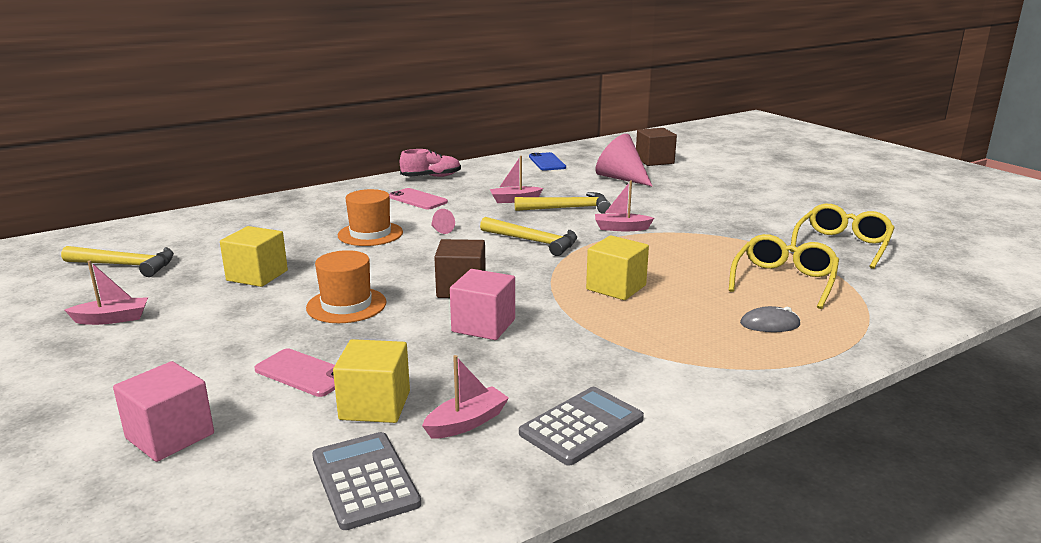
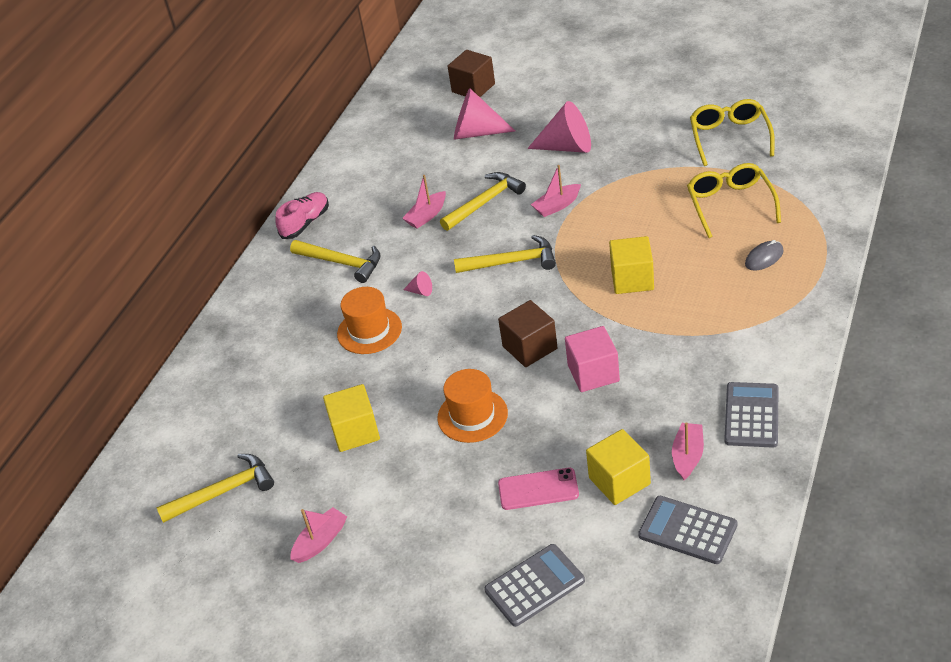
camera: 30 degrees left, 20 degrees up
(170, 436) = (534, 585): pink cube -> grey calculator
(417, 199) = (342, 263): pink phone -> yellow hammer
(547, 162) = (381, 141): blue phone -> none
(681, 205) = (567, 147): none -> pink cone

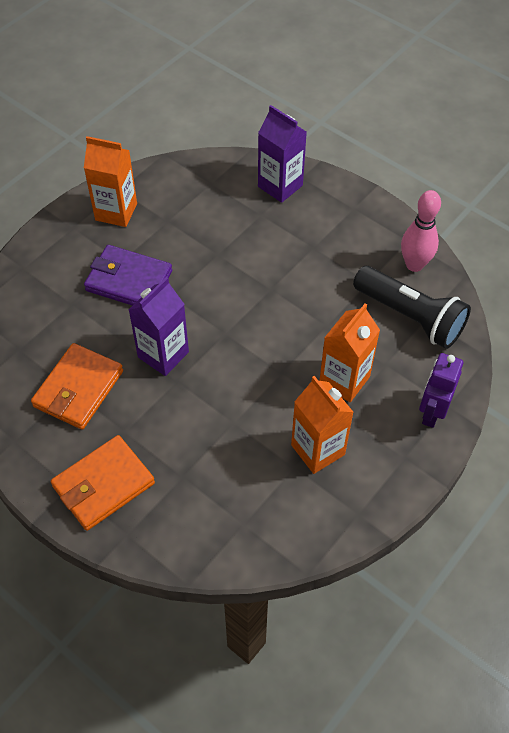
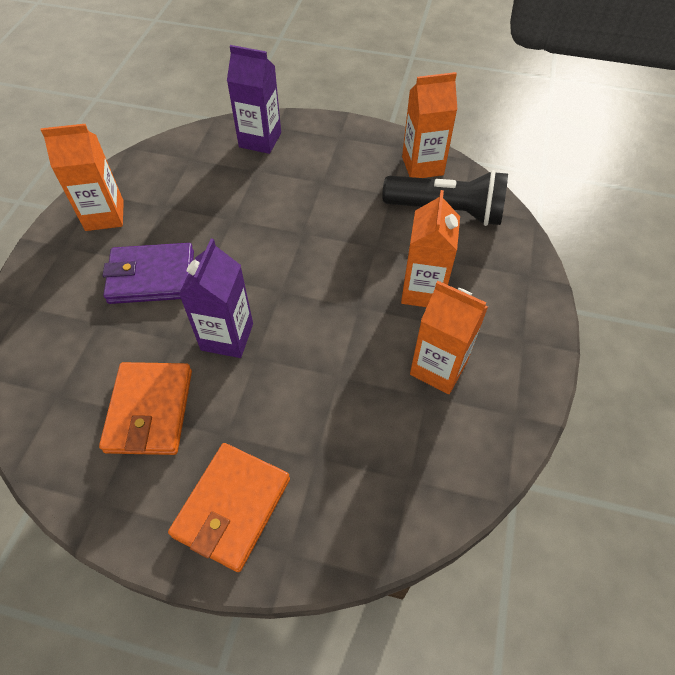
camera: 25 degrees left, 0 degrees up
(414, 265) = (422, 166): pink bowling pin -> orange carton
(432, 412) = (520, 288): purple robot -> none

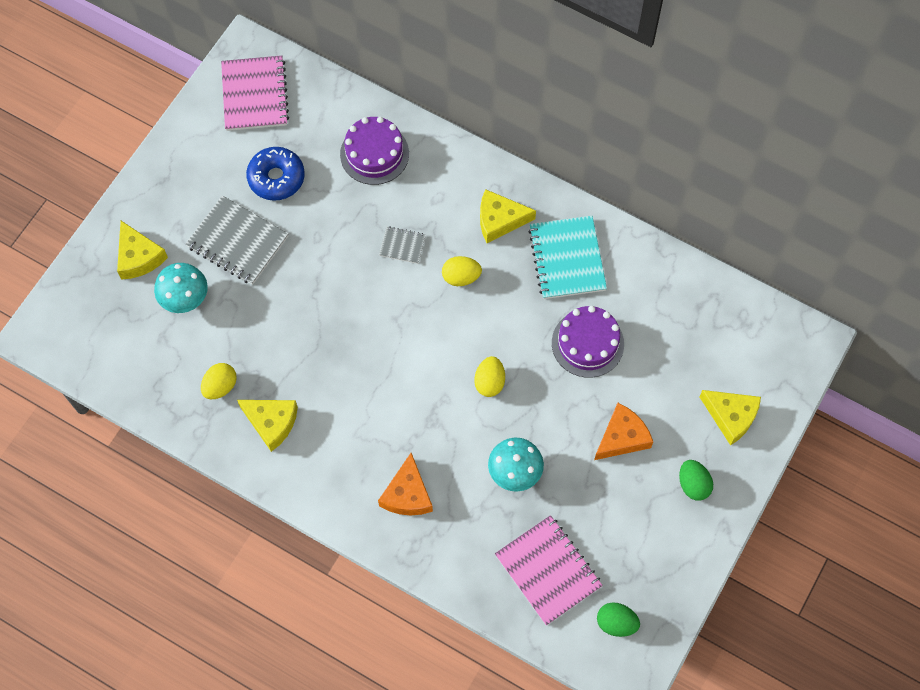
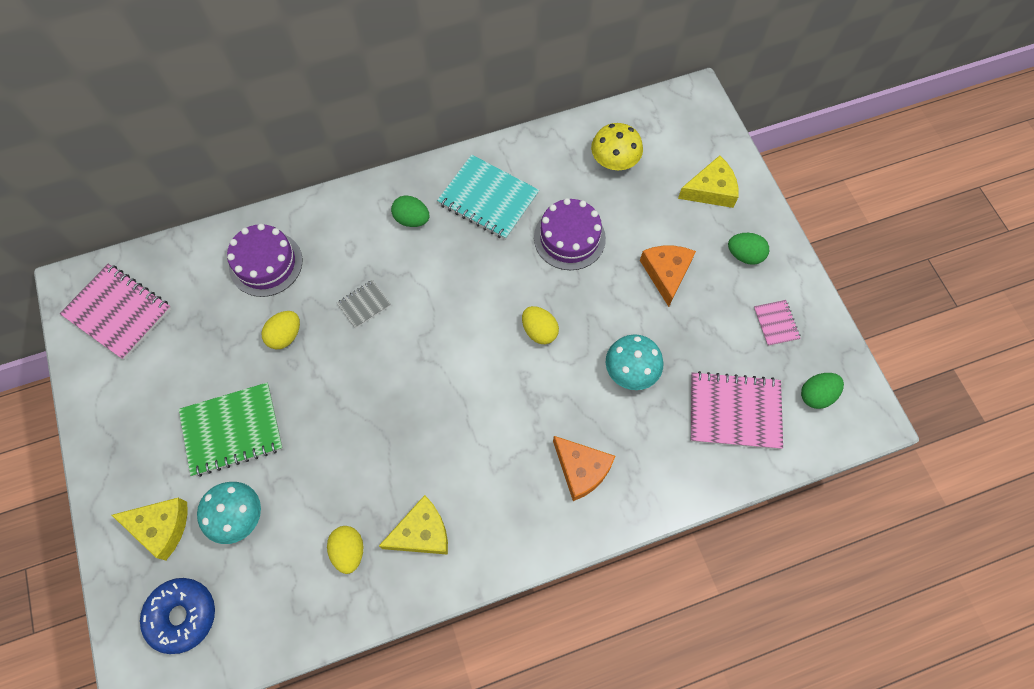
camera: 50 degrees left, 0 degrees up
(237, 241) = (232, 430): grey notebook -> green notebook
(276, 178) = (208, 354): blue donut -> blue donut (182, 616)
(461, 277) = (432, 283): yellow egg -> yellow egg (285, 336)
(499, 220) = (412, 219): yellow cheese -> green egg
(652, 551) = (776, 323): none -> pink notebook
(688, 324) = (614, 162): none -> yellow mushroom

==

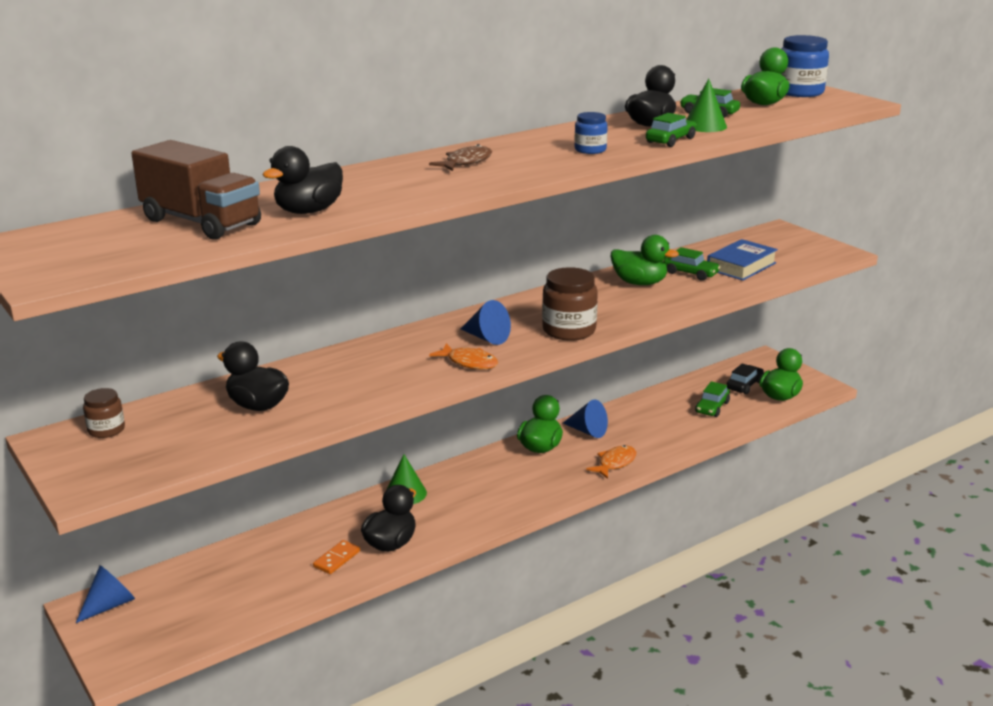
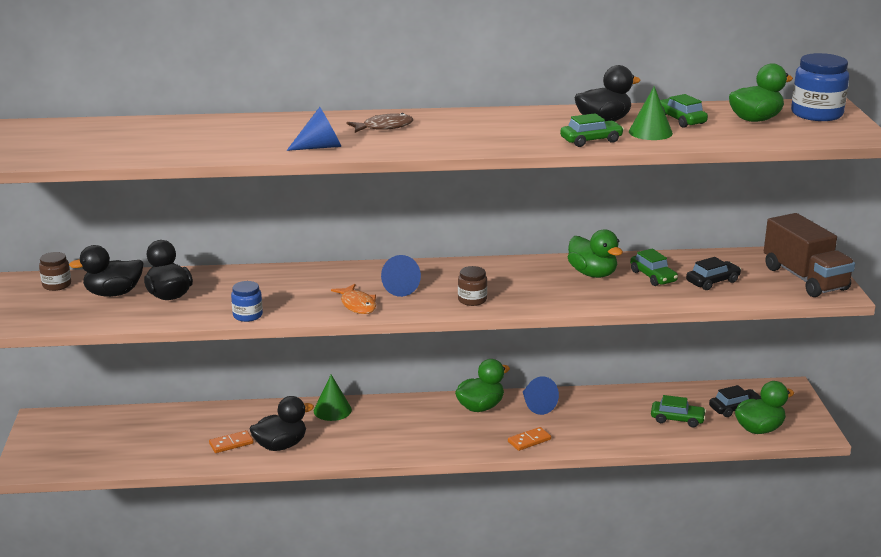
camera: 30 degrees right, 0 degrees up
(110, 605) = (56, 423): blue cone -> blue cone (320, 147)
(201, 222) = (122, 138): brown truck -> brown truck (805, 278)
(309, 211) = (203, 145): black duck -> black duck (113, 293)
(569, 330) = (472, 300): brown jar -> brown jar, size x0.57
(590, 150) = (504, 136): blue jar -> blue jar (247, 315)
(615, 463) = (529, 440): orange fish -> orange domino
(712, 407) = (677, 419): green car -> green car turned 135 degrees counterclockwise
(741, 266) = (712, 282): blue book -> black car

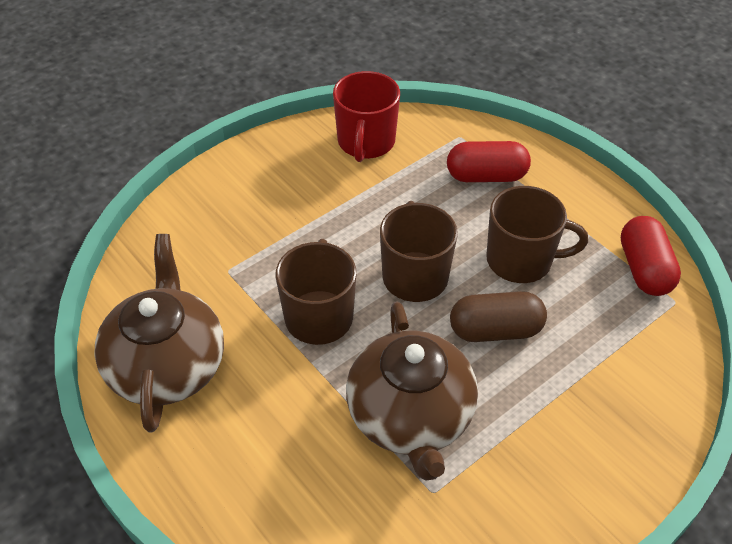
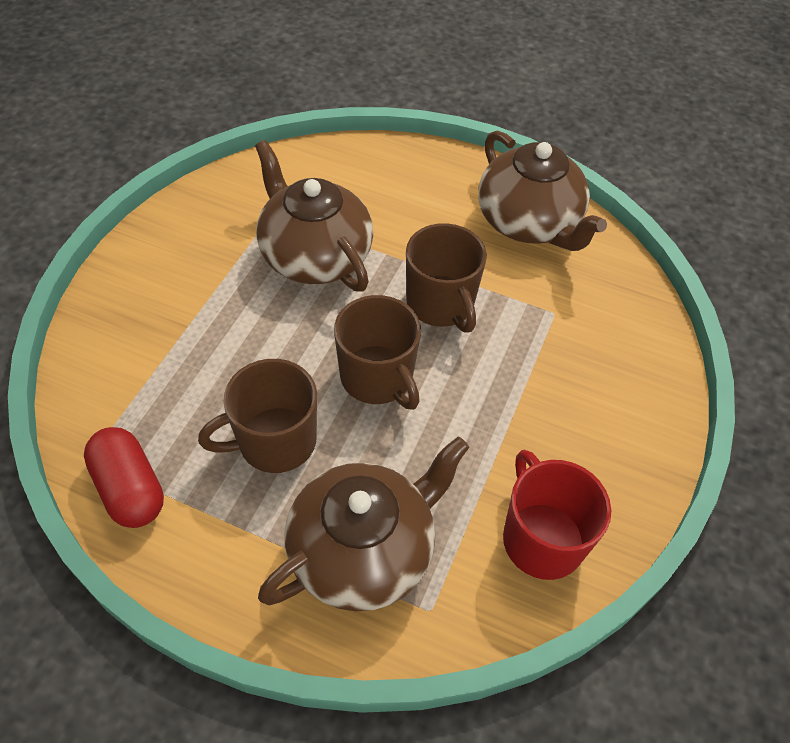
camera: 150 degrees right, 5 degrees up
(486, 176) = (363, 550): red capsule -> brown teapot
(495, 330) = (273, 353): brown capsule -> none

THE TASK: Which lines in the records contain the word "grey"? Copy each one.

WRITTEN SOLUTION:
(170, 436) = (534, 585): pink cube -> grey calculator
(237, 241) = (232, 430): grey notebook -> green notebook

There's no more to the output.